- **REQUIREMENT**: Look below for the line containing "R4: 68 (DGND, N002) -> none" and the line containing "D1: schottky BAT85"; repeat exactly those two lines and all lines between them, and nothing else.

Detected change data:
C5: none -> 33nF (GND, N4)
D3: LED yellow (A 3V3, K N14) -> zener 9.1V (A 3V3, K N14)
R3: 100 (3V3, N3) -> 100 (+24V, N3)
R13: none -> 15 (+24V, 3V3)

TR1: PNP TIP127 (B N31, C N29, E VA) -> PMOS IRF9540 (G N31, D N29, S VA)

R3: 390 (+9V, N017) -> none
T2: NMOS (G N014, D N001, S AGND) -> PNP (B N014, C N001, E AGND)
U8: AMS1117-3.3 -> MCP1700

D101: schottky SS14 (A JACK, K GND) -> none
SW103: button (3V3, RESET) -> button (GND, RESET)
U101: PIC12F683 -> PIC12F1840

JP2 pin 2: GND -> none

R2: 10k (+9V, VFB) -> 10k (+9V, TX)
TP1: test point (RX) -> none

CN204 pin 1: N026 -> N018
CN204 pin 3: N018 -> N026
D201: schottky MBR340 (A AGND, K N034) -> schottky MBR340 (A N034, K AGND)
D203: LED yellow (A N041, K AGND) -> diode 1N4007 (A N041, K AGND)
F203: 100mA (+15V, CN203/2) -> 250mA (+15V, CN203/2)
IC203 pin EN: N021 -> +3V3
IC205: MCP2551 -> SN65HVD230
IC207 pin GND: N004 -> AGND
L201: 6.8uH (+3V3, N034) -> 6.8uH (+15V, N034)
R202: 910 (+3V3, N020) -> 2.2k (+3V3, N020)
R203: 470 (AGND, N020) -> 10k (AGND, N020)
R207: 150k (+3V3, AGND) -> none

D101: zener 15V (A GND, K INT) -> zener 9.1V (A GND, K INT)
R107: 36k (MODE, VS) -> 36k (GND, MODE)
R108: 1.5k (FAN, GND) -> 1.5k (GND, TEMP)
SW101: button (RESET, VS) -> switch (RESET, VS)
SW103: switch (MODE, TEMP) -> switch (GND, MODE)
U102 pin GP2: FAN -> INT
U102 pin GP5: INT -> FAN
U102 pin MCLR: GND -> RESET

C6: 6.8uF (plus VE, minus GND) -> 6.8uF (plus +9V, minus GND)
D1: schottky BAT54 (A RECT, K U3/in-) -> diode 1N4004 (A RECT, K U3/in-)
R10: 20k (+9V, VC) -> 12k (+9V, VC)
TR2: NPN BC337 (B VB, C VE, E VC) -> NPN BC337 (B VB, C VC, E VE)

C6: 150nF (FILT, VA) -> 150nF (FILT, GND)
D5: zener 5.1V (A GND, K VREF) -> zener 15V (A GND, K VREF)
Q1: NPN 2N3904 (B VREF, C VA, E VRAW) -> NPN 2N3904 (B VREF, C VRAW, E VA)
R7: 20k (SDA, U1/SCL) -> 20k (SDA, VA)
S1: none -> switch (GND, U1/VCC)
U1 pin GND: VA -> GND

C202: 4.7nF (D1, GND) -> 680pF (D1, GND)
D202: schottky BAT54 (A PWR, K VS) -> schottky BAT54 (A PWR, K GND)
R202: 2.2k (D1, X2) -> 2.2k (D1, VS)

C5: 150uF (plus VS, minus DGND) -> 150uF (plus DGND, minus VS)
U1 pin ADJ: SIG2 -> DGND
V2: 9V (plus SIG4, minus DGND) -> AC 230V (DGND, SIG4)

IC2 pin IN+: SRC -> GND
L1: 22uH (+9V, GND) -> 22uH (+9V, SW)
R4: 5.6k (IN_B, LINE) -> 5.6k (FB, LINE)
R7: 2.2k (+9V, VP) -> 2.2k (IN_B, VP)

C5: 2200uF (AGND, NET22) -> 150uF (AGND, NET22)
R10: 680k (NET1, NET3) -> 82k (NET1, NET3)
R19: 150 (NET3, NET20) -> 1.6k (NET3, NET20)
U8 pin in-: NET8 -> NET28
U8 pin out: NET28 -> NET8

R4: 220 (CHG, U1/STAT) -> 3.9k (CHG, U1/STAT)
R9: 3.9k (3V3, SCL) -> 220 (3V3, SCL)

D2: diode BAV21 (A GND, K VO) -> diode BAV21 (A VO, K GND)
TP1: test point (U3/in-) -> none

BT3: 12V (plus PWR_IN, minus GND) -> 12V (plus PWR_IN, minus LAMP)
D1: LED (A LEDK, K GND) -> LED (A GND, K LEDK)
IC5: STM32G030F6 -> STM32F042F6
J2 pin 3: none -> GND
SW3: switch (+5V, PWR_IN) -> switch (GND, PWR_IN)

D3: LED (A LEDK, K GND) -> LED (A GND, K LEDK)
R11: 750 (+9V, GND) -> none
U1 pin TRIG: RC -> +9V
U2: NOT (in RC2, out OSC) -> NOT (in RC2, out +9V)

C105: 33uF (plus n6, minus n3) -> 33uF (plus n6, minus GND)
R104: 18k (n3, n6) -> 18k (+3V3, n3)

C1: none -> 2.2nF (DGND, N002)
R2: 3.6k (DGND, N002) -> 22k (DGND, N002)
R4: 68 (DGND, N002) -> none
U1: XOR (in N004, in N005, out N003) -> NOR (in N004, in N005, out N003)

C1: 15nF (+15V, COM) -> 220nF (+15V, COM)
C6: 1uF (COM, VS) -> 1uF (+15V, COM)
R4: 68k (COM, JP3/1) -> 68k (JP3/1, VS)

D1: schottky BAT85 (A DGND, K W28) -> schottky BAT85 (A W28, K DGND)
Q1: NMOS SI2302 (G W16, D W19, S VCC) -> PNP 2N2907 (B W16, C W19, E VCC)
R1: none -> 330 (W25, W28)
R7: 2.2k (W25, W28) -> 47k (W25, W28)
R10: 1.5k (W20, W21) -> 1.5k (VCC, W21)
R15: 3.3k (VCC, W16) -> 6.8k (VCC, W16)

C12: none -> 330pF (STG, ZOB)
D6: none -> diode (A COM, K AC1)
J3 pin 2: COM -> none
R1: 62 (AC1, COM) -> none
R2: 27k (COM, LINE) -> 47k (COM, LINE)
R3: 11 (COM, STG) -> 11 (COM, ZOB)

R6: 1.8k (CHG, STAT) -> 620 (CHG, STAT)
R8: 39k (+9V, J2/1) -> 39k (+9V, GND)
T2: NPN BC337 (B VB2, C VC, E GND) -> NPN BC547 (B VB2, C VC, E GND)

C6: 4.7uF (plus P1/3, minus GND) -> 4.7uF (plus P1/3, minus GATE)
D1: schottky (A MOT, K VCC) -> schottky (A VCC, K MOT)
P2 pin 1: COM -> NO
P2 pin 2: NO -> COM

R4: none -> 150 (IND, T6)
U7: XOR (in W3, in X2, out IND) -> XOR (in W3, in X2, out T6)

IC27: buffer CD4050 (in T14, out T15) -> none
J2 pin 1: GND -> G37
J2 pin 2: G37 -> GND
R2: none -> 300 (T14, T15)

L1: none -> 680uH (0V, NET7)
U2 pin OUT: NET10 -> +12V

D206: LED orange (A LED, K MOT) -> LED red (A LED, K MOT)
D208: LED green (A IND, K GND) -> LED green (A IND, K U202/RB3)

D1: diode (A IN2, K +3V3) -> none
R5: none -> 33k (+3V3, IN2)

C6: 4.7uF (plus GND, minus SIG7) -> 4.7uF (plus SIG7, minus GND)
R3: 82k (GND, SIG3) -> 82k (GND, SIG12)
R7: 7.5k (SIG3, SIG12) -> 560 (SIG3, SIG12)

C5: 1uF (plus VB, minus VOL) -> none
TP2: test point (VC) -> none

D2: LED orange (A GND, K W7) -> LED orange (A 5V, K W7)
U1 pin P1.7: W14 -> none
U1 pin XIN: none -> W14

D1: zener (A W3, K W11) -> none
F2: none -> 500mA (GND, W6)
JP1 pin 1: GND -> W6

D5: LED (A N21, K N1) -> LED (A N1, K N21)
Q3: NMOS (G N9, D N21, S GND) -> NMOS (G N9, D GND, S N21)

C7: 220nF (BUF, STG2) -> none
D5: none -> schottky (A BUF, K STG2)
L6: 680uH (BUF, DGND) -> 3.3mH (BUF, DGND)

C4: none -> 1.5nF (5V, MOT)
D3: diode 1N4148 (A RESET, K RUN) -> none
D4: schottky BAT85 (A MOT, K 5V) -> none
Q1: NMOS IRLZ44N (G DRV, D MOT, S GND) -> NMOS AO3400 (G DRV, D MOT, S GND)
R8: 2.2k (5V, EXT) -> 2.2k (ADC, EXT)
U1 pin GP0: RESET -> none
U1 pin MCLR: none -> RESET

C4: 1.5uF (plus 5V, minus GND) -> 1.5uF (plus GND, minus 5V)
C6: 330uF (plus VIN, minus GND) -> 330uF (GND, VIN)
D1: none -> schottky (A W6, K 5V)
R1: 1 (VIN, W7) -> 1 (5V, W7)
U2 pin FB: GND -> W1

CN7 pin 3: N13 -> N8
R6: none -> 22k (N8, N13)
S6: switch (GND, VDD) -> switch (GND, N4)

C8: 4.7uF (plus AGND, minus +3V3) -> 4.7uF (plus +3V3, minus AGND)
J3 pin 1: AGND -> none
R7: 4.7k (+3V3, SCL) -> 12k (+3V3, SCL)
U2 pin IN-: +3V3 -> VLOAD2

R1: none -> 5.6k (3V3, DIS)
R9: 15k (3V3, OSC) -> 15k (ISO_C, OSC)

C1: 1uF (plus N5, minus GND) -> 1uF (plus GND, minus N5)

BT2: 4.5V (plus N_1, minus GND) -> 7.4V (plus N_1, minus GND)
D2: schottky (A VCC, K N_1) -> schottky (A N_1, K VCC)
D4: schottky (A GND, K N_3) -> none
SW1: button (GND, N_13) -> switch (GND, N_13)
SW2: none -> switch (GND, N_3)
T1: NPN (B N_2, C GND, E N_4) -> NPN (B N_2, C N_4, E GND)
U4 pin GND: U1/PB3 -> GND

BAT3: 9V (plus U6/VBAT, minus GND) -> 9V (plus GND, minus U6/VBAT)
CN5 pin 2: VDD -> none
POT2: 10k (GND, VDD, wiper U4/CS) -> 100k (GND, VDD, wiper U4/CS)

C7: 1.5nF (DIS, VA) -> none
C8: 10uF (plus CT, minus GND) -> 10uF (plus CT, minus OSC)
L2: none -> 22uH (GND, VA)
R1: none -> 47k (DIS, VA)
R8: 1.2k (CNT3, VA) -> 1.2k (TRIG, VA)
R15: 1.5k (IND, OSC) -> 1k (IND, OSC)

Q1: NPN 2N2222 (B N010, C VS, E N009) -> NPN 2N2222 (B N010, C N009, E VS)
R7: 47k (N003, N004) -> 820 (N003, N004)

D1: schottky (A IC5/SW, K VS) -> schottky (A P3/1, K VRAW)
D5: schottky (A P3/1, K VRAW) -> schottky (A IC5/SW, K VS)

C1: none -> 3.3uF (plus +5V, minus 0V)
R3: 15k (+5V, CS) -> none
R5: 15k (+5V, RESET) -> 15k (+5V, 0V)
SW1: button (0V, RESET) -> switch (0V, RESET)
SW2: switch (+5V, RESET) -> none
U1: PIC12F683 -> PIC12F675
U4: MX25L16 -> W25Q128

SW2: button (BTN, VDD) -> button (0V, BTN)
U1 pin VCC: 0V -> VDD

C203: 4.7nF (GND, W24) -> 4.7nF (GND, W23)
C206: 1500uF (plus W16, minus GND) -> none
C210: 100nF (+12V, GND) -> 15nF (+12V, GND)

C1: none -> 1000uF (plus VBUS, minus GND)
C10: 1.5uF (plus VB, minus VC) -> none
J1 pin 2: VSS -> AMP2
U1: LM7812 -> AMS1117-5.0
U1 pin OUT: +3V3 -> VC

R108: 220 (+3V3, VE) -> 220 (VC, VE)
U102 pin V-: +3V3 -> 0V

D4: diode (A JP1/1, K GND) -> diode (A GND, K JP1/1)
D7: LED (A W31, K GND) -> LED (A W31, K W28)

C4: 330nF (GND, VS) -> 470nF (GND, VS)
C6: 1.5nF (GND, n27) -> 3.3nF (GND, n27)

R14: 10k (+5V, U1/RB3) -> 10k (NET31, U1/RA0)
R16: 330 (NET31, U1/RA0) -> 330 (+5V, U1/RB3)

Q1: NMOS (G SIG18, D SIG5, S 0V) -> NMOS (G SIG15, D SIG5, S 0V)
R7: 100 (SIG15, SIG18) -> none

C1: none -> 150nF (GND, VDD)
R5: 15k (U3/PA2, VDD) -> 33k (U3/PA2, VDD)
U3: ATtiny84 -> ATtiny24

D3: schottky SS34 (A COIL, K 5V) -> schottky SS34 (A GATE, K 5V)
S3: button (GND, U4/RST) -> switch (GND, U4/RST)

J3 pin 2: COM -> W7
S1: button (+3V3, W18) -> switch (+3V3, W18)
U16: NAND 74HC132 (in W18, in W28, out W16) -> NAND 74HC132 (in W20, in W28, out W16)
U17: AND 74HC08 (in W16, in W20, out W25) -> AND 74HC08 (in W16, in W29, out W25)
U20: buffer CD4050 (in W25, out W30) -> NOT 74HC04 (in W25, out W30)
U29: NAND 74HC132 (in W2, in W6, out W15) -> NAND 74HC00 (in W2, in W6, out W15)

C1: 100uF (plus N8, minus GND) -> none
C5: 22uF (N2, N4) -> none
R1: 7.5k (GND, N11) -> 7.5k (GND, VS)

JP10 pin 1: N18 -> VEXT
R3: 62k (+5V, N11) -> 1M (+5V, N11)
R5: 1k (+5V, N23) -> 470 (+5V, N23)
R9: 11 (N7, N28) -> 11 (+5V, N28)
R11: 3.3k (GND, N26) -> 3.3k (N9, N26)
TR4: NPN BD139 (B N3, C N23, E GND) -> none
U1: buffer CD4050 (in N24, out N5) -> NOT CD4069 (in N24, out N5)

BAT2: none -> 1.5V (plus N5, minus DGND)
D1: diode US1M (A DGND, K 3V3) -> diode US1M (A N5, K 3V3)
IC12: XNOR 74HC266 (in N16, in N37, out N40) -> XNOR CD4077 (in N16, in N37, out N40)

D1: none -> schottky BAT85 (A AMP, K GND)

- **SOLUTION**:
R4: 68 (DGND, N002) -> none
U1: XOR (in N004, in N005, out N003) -> NOR (in N004, in N005, out N003)

C1: 15nF (+15V, COM) -> 220nF (+15V, COM)
C6: 1uF (COM, VS) -> 1uF (+15V, COM)
R4: 68k (COM, JP3/1) -> 68k (JP3/1, VS)

D1: schottky BAT85 (A DGND, K W28) -> schottky BAT85 (A W28, K DGND)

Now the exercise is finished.